§ Exercise: All lines of the material that contain "appeared" must be copied out.

'''

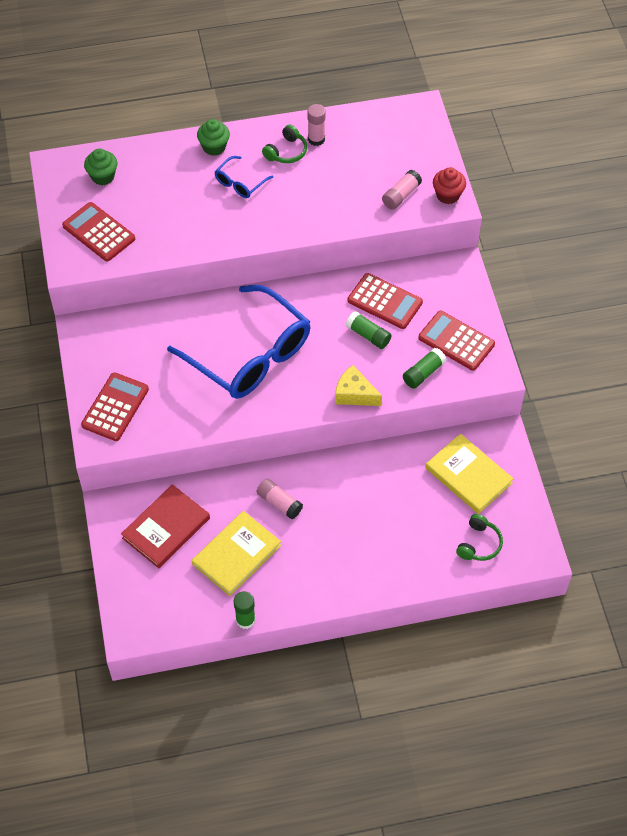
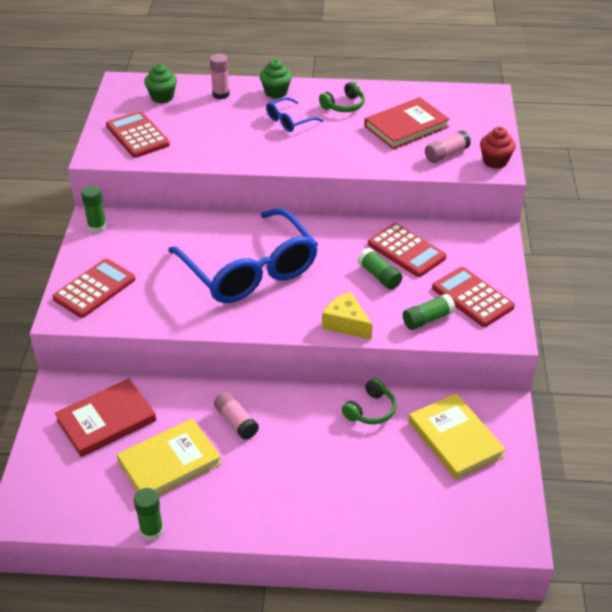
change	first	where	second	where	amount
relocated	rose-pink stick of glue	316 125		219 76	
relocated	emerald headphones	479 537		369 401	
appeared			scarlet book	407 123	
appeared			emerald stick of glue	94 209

'''

§ Solved exercise:
appeared			scarlet book	407 123	
appeared			emerald stick of glue	94 209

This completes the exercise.